Excerpted data:
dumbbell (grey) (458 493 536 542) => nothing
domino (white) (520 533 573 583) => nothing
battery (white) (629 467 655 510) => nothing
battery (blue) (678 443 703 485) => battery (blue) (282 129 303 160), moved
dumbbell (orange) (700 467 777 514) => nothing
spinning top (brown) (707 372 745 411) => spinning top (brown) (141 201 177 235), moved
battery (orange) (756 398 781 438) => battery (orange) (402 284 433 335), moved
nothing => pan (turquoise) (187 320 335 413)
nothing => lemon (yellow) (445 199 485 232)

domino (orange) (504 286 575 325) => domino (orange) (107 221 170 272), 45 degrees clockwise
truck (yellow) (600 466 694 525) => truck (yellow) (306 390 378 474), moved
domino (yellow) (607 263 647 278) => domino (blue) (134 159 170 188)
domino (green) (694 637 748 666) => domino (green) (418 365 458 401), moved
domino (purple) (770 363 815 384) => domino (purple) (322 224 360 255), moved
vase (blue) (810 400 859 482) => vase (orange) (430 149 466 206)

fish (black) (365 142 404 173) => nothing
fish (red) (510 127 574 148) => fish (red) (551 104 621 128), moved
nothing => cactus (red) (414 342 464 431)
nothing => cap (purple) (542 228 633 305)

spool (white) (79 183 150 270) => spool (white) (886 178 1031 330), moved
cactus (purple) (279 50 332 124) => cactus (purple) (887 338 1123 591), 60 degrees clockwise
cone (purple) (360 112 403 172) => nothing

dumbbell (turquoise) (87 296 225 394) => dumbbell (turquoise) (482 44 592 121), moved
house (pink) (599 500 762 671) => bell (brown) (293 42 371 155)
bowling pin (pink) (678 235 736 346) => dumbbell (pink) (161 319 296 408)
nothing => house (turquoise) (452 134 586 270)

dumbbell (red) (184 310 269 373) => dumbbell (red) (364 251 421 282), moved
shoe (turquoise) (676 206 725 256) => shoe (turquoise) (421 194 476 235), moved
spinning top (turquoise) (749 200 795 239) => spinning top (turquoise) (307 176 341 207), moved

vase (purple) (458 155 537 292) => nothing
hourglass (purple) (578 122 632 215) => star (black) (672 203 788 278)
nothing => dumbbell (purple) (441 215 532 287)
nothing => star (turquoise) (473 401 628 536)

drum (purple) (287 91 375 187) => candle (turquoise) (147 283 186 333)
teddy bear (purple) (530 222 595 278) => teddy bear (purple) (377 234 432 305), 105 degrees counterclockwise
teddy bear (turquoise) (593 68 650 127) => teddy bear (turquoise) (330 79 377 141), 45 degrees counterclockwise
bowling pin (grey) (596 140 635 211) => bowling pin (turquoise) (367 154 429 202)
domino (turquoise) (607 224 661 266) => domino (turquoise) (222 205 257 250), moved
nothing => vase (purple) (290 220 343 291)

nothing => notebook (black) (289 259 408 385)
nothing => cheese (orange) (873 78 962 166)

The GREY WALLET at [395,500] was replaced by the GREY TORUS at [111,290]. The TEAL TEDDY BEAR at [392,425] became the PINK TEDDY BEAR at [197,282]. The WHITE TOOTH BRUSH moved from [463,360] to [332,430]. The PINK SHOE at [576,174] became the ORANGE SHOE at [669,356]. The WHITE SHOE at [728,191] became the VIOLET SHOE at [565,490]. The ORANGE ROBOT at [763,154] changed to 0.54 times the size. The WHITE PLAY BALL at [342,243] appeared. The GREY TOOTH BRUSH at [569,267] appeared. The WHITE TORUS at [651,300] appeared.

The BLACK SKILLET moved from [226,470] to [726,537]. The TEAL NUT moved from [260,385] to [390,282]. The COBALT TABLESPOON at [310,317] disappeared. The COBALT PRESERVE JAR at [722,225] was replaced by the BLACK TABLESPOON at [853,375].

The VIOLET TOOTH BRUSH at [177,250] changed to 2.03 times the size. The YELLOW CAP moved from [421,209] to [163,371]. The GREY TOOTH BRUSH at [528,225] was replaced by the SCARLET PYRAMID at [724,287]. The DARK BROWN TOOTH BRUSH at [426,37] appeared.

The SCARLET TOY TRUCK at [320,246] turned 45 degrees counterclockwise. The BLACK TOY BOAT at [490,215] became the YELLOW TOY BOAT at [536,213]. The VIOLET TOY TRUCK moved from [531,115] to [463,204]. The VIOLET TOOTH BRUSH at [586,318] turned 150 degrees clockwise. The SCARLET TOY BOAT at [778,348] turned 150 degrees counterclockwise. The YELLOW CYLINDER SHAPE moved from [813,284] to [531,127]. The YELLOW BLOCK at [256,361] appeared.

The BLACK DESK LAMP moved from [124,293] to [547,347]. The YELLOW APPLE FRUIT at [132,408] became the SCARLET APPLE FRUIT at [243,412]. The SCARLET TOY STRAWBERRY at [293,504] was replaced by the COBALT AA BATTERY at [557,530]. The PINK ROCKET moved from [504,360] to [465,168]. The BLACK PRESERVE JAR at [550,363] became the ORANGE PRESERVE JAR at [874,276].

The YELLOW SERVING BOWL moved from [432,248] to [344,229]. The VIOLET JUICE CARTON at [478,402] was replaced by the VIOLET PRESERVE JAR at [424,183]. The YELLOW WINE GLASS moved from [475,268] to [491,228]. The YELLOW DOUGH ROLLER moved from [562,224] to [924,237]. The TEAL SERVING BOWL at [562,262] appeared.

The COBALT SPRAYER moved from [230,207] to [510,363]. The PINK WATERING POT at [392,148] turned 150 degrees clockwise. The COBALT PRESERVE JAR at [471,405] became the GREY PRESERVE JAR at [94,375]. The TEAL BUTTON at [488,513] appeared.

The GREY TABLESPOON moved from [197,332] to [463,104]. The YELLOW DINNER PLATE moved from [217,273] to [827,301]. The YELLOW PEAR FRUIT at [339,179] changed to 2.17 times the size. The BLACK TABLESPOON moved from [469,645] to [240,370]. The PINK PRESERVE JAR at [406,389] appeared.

Task details:
Of the lines above, output exactly those from the line bearing "dumbbell (orange) (700" through the line bearing "nothing => pan (turquoise) (187 320 335 413)", inclusive.

Exercise response:
dumbbell (orange) (700 467 777 514) => nothing
spinning top (brown) (707 372 745 411) => spinning top (brown) (141 201 177 235), moved
battery (orange) (756 398 781 438) => battery (orange) (402 284 433 335), moved
nothing => pan (turquoise) (187 320 335 413)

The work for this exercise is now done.